Goal of the exercise
In your reply, print every line of the listing exactly and omit all images.

═════ Data section ═════

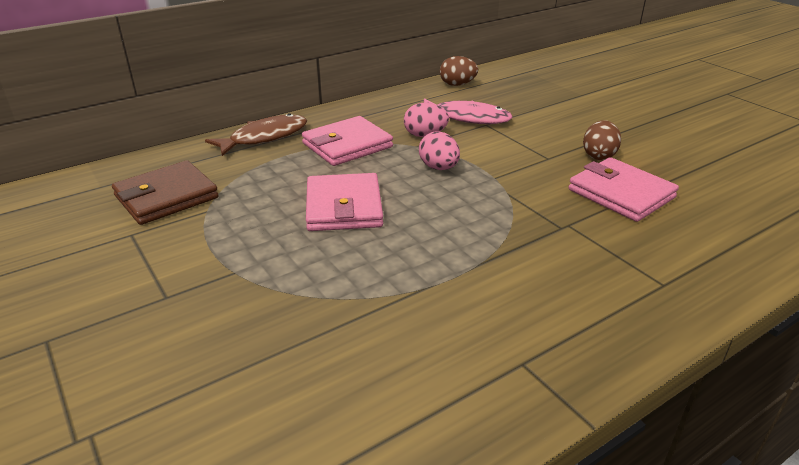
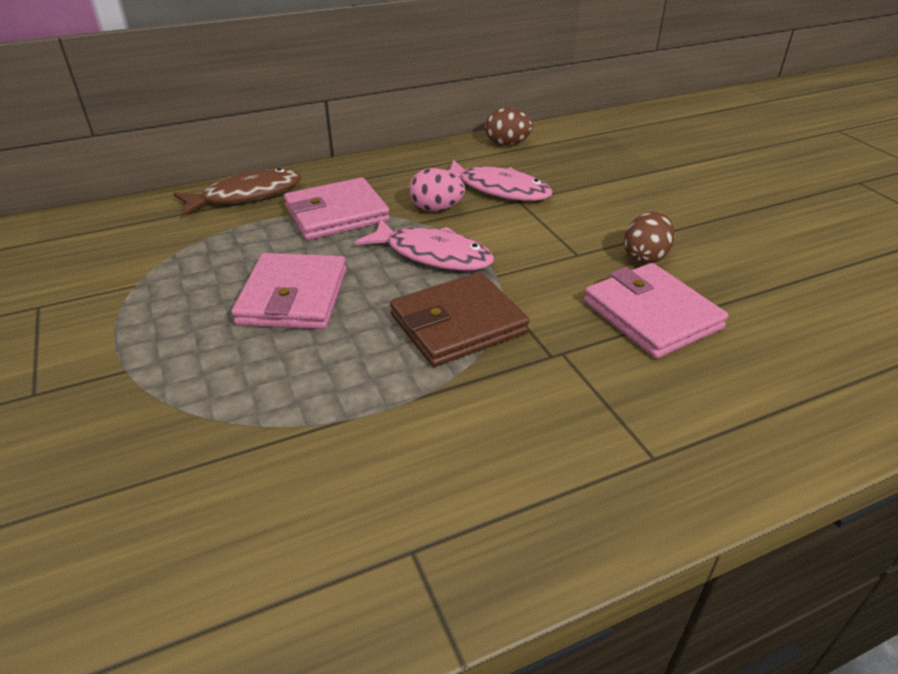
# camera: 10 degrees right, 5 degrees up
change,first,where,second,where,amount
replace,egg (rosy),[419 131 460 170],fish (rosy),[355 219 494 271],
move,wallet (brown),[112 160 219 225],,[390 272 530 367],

═════

Completed task
# camera: 10 degrees right, 5 degrees up
change,first,where,second,where,amount
replace,egg (rosy),[419 131 460 170],fish (rosy),[355 219 494 271],
move,wallet (brown),[112 160 219 225],,[390 272 530 367],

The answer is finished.